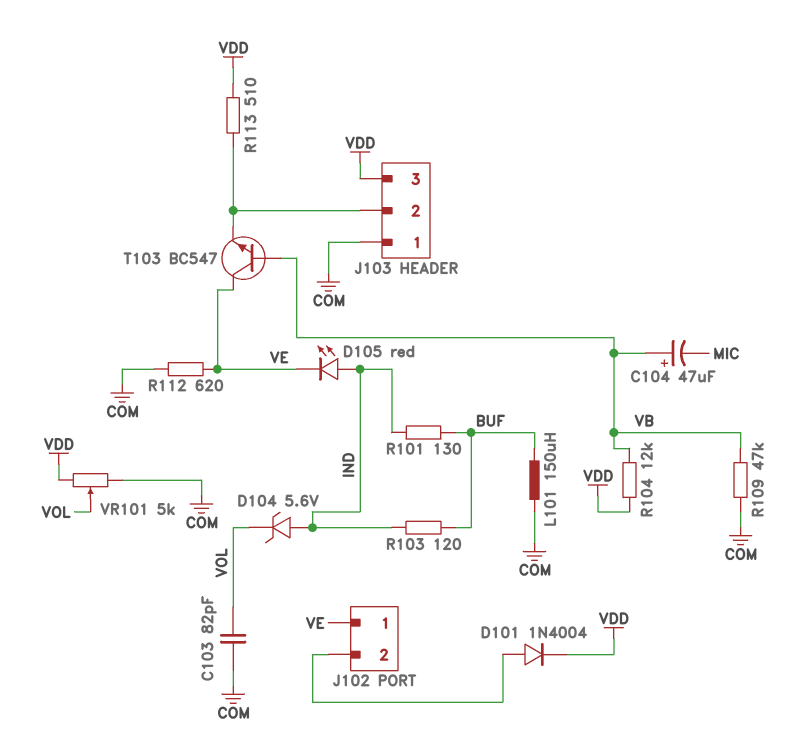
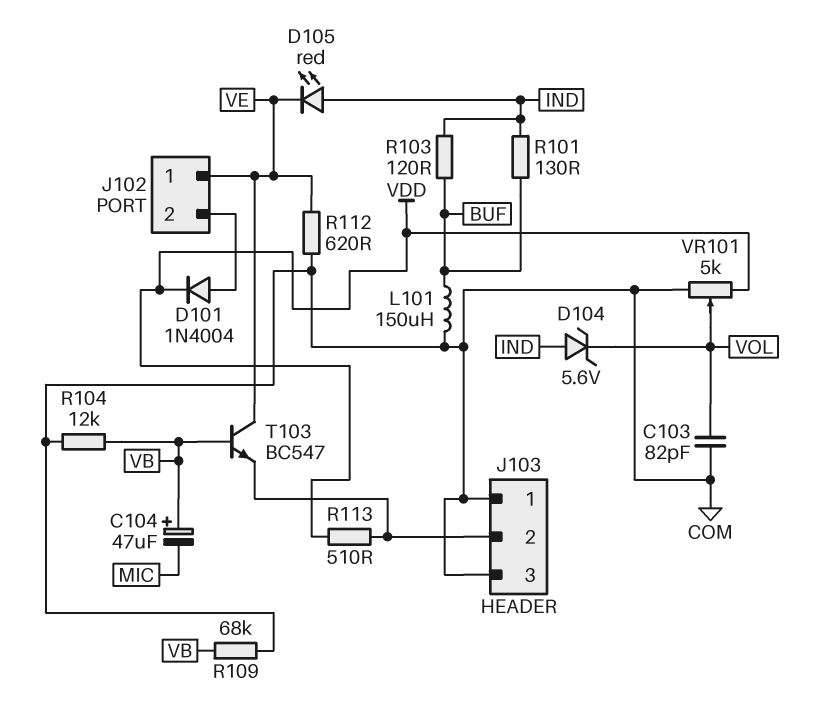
J103 pin 3: VDD -> COM
R104: 12k (VB, VDD) -> 12k (COM, VB)
R109: 47k (COM, VB) -> 68k (COM, VB)

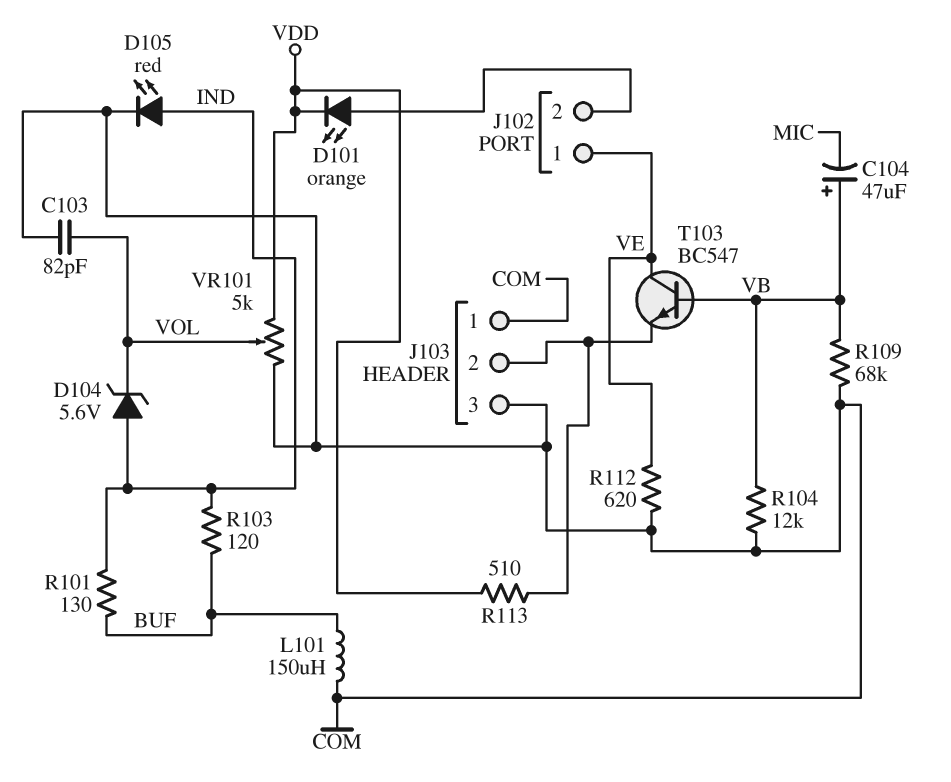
D101: diode 1N4004 (A J102/2, K VDD) -> LED orange (A J102/2, K VDD)
D105: LED red (A IND, K VE) -> LED red (A IND, K COM)

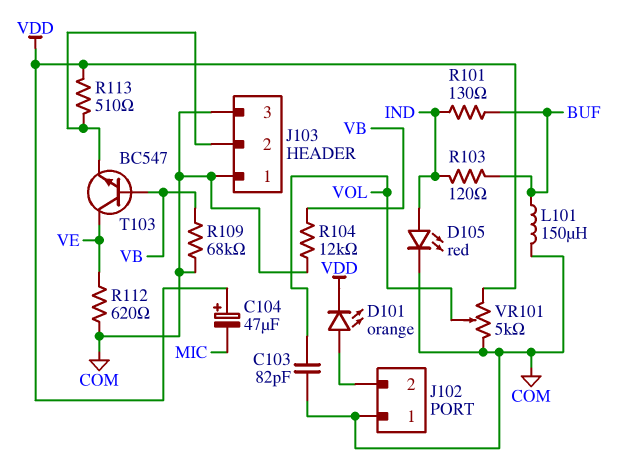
C104: 47uF (plus VB, minus MIC) -> 47uF (plus VDD, minus MIC)
D104: zener 5.6V (A IND, K VOL) -> none
J102 pin 1: VE -> COM

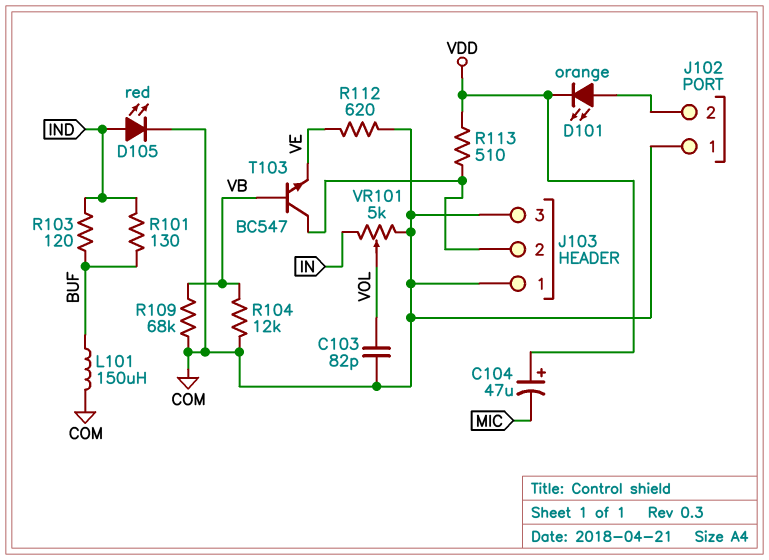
T103: NPN BC547 (B VB, C VE, E J103/2) -> NPN BC547 (B VB, C J103/2, E VE)
VR101: 5k (COM, VDD, wiper VOL) -> 5k (COM, IN, wiper VOL)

Exercise requirements → Print the lines from the line containing "D105: LED red" through the last line of the listing, exactly as they stand, and leave any pictures out.

Exercise solution →
D105: LED red (A IND, K VE) -> LED red (A IND, K COM)

C104: 47uF (plus VB, minus MIC) -> 47uF (plus VDD, minus MIC)
D104: zener 5.6V (A IND, K VOL) -> none
J102 pin 1: VE -> COM

T103: NPN BC547 (B VB, C VE, E J103/2) -> NPN BC547 (B VB, C J103/2, E VE)
VR101: 5k (COM, VDD, wiper VOL) -> 5k (COM, IN, wiper VOL)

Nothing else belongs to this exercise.